[Dataset items]
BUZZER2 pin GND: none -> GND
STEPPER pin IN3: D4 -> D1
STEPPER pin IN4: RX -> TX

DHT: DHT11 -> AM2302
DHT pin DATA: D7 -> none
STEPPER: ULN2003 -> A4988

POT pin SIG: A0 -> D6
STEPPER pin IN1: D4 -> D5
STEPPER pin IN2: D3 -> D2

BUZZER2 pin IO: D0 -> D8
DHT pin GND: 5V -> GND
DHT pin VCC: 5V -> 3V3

§ WHAT NEEDS TO BE DONE: Quote only the lines from the one containing "POT pin SIG: A0 -> D6" through the final line of the records, with both ends included.

§ REPLY TO THE EXERCISE:
POT pin SIG: A0 -> D6
STEPPER pin IN1: D4 -> D5
STEPPER pin IN2: D3 -> D2

BUZZER2 pin IO: D0 -> D8
DHT pin GND: 5V -> GND
DHT pin VCC: 5V -> 3V3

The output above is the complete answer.